• [Entries for locating words and elements]
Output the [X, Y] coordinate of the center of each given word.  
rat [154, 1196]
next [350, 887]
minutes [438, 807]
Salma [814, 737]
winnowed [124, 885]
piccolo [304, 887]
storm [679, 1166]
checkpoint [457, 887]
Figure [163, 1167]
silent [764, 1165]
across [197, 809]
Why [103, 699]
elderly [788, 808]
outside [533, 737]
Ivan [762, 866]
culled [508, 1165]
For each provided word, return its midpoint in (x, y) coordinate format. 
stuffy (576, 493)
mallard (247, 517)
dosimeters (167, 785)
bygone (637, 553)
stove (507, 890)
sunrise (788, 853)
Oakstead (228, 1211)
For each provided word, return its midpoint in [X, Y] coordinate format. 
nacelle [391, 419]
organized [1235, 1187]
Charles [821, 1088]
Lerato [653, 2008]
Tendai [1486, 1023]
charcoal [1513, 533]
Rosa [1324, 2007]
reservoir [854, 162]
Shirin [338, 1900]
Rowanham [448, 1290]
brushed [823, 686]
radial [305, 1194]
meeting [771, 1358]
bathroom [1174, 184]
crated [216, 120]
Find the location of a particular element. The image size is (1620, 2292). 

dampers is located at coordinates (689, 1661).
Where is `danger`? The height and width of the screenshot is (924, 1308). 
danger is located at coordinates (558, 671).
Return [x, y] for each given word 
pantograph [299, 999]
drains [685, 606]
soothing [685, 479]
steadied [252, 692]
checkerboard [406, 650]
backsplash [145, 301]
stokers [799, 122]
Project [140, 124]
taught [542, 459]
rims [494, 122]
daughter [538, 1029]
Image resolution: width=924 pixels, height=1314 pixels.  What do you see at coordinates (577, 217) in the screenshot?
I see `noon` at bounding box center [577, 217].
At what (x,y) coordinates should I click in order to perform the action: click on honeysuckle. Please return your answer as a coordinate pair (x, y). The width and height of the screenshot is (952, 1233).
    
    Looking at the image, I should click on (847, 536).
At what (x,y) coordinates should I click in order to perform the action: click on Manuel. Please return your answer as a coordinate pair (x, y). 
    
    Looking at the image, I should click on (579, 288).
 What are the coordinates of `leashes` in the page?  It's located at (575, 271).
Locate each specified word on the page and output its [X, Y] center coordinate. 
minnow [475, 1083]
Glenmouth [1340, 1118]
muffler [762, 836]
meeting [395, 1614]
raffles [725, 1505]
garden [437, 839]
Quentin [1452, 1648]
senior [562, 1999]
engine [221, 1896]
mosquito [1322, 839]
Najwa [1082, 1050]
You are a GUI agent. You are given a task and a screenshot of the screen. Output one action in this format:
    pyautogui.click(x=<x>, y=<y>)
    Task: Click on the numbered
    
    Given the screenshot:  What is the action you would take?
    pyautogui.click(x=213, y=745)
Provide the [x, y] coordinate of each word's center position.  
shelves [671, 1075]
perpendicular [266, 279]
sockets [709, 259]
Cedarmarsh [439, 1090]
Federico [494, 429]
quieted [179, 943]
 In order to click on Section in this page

• [SET PROBLEM] Rescale the stretch of the listing from the line containing "Cedarmarsh [439, 1090]" through the end of the listing by rewriting those lines, requests included, with each answer coordinate multiplied by 1.55 and rounded to a whole number, halves going up.

• [CORRECT OUTPUT]
Cedarmarsh [680, 1690]
Federico [766, 665]
quieted [277, 1462]
 In order to click on Section in this page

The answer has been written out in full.